# [SUPPLIED DATA]
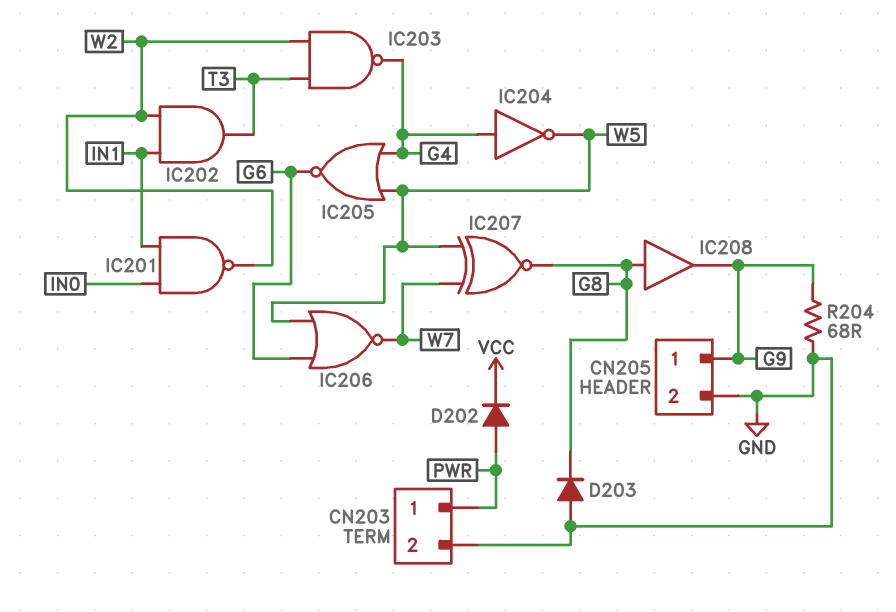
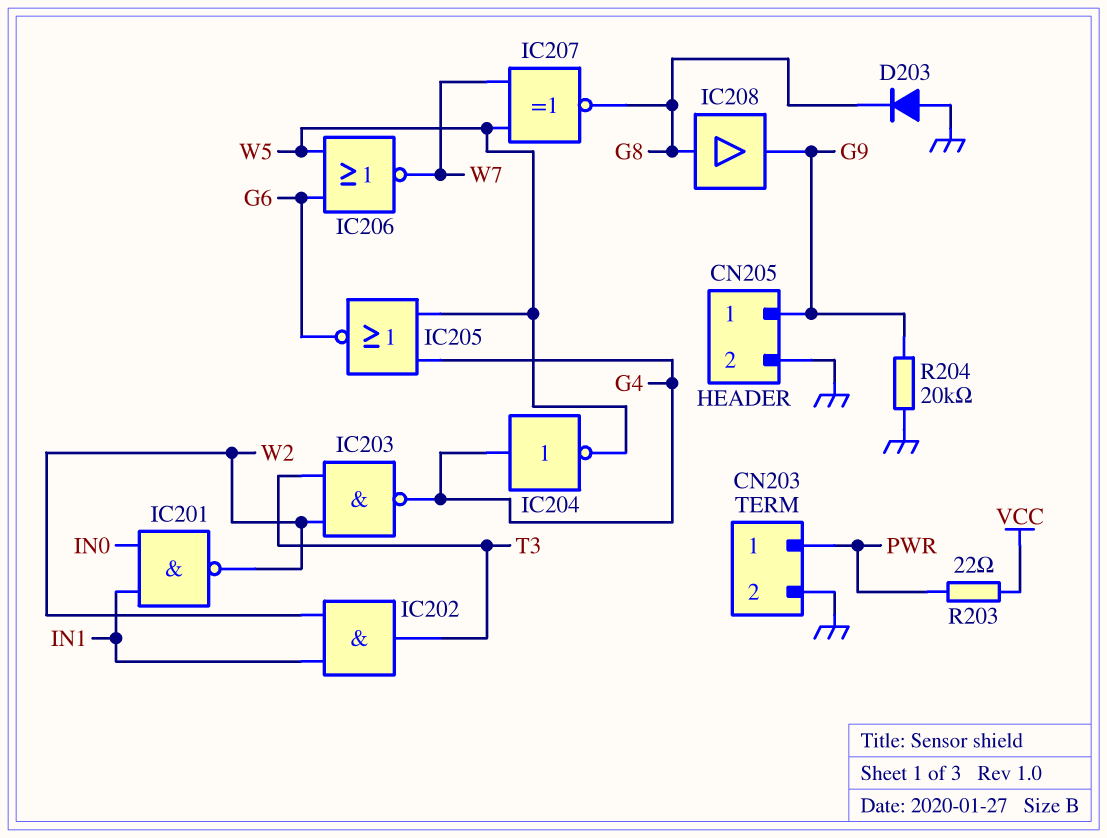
D202: diode (A PWR, K VCC) -> none
R203: none -> 22 (PWR, VCC)
R204: 68 (G9, GND) -> 20k (G9, GND)

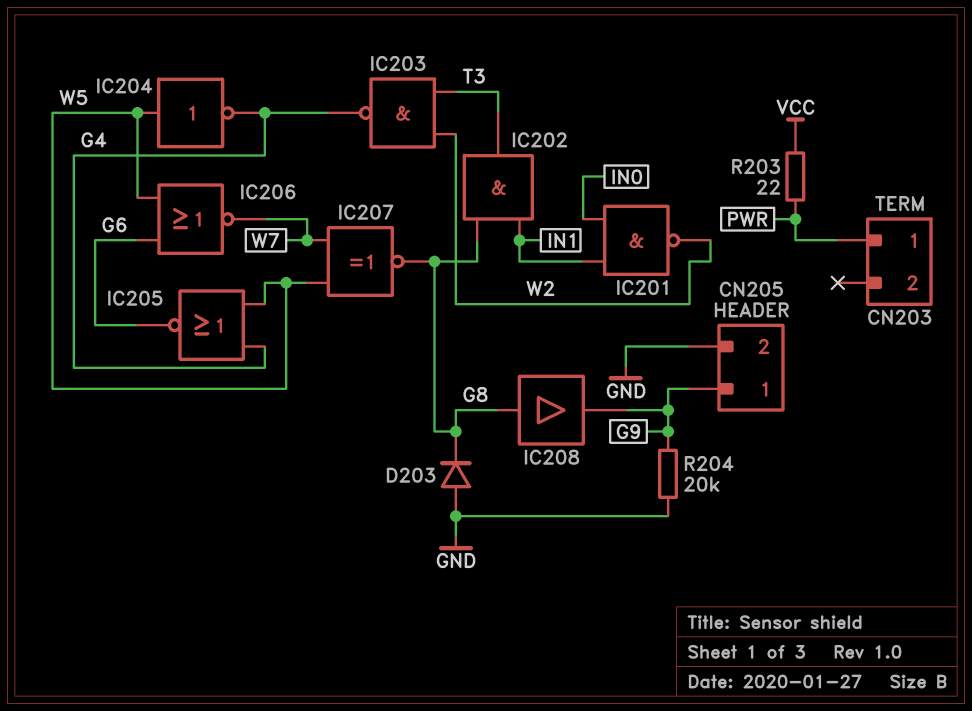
CN203 pin 2: GND -> none
IC202: AND (in IN1, in W2, out T3) -> AND (in G8, in IN1, out T3)
IC204: NOT (in G4, out W5) -> NOT (in W5, out G4)

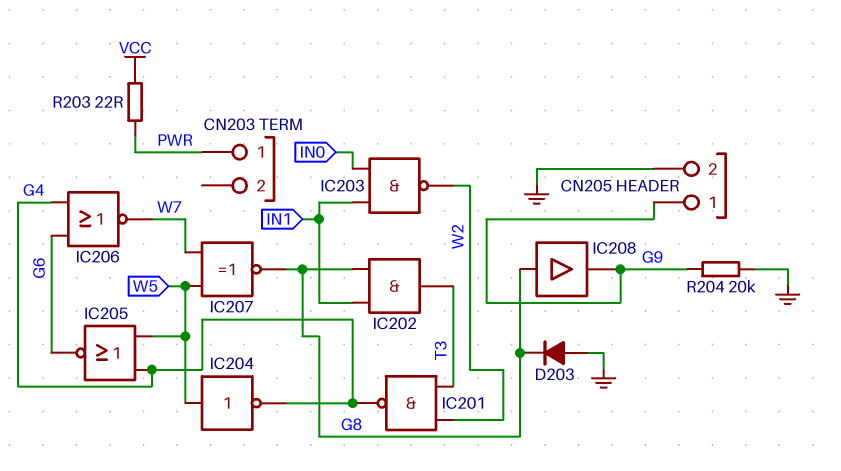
IC201: NAND (in IN0, in IN1, out W2) -> NAND (in T3, in W2, out G4)
IC203: NAND (in T3, in W2, out G4) -> NAND (in IN0, in IN1, out W2)
IC206: NOR (in G6, in W5, out W7) -> NOR (in G4, in G6, out W7)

# [ABOUT THIS EXERCISE]
Reproduce every line above exactly as written, omitting the images.

# [EXERCISE ANSWER]
D202: diode (A PWR, K VCC) -> none
R203: none -> 22 (PWR, VCC)
R204: 68 (G9, GND) -> 20k (G9, GND)

CN203 pin 2: GND -> none
IC202: AND (in IN1, in W2, out T3) -> AND (in G8, in IN1, out T3)
IC204: NOT (in G4, out W5) -> NOT (in W5, out G4)

IC201: NAND (in IN0, in IN1, out W2) -> NAND (in T3, in W2, out G4)
IC203: NAND (in T3, in W2, out G4) -> NAND (in IN0, in IN1, out W2)
IC206: NOR (in G6, in W5, out W7) -> NOR (in G4, in G6, out W7)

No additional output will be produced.